→ WHAT THIS TASK INVOLVES
Among the lines of the data, copy those that hold "camera".

──────── EXTRACTED DATA ────────

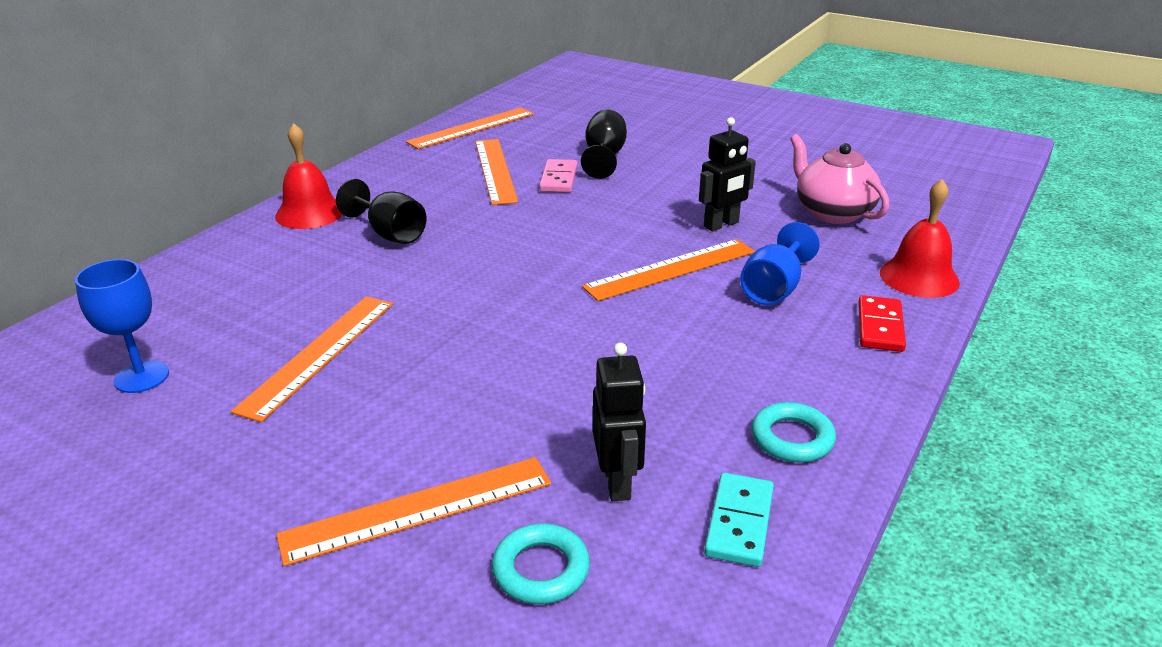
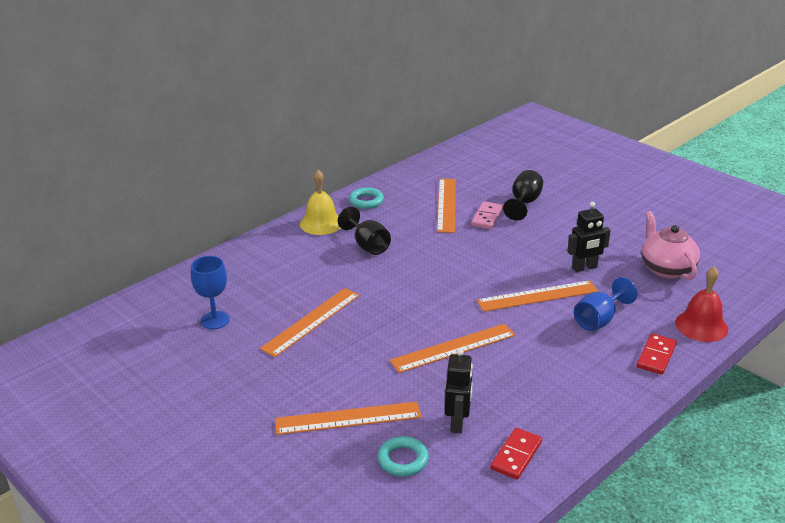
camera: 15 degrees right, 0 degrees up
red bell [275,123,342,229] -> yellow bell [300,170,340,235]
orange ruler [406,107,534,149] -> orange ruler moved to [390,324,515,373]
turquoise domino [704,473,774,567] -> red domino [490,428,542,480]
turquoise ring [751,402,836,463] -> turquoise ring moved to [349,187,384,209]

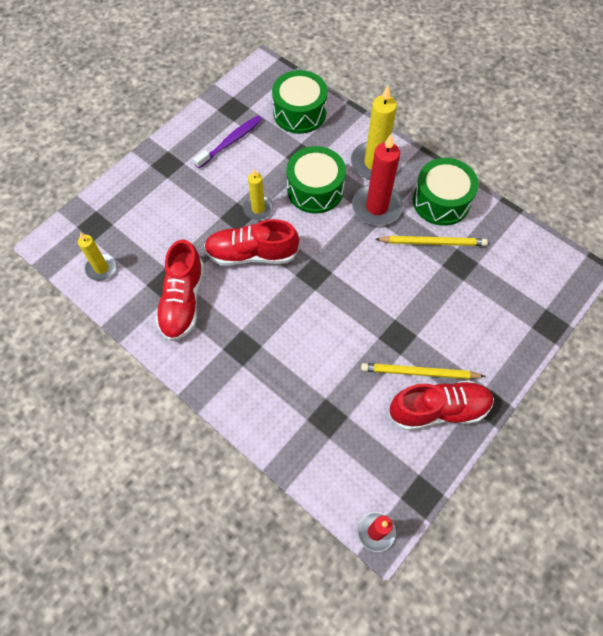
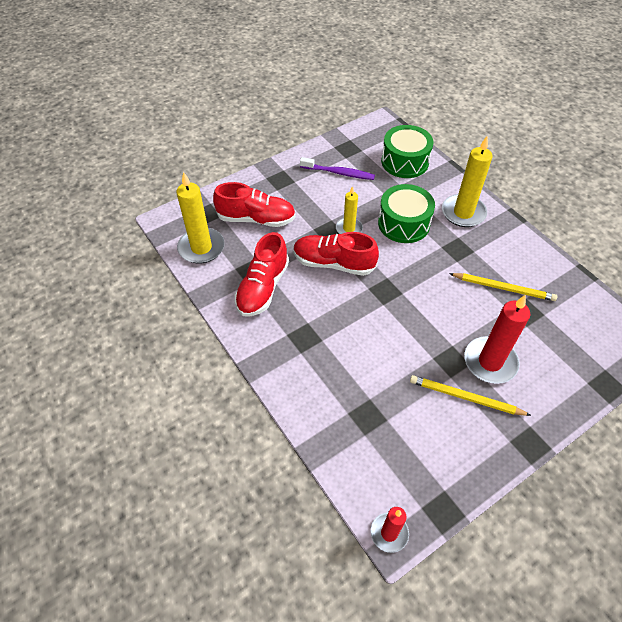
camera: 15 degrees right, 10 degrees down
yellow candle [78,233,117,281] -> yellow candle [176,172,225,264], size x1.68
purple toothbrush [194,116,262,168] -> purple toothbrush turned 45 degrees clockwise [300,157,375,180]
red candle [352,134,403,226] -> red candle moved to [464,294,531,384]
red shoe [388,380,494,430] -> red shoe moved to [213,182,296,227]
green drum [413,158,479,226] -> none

────────

→ EXPECTED ANSWER
camera: 15 degrees right, 0 degrees up
camera: 15 degrees right, 10 degrees down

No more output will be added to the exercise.